### Task prompt:
The listing that follows should be copied in full and exactly, with no pictures.

### Data block:
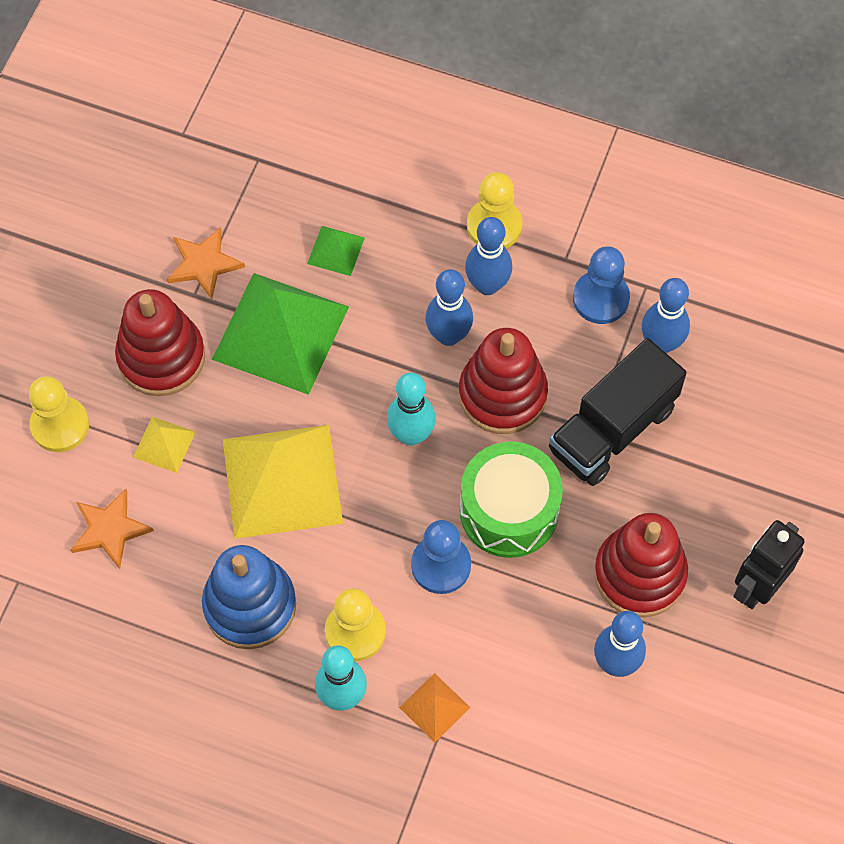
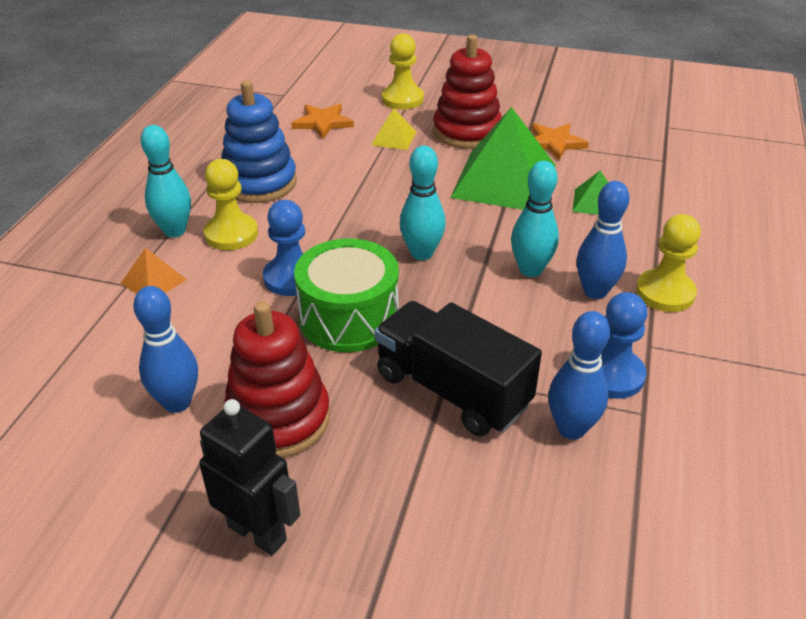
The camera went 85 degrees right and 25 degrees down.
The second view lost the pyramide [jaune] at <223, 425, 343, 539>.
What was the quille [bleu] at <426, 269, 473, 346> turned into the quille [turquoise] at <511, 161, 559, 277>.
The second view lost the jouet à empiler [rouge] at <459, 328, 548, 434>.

### Solved problem:
The camera went 85 degrees right and 25 degrees down.
The second view lost the pyramide [jaune] at <223, 425, 343, 539>.
What was the quille [bleu] at <426, 269, 473, 346> turned into the quille [turquoise] at <511, 161, 559, 277>.
The second view lost the jouet à empiler [rouge] at <459, 328, 548, 434>.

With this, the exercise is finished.